• **Task item**
If a line in the records below contains the word "yellow", copy it out.

(Stored data)
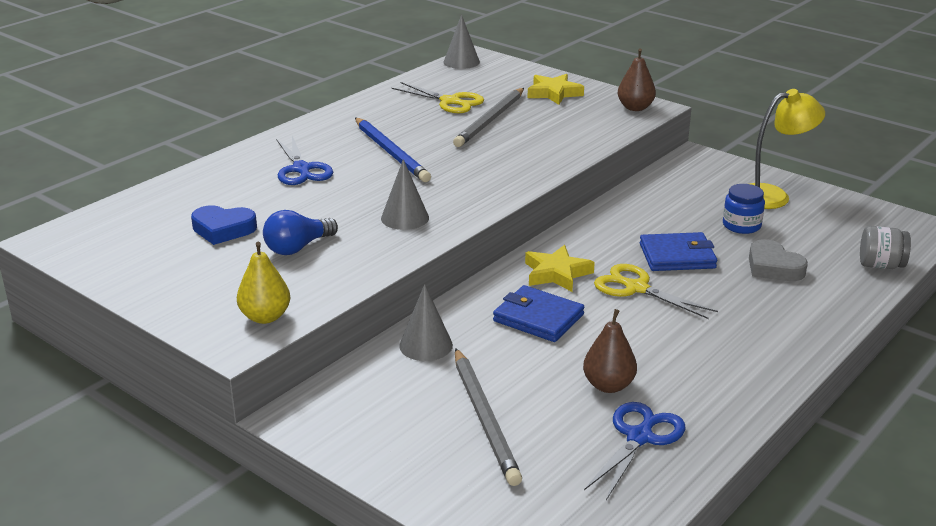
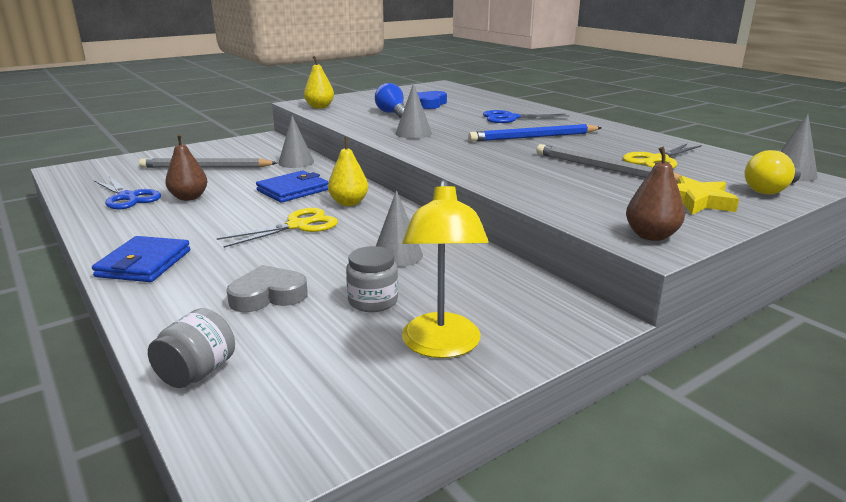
camera: 105 degrees right, 5 degrees down
(510, 71) = (770, 190): none -> yellow light bulb
(556, 273) = (349, 203): yellow star -> yellow pear
(660, 228) = (397, 255): none -> grey cone
(677, 256) = (335, 252): blue wallet -> blue wallet (144, 263)
(741, 225) = (373, 301): blue jar -> grey jar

• **Task solution**
(510, 71) = (770, 190): none -> yellow light bulb
(556, 273) = (349, 203): yellow star -> yellow pear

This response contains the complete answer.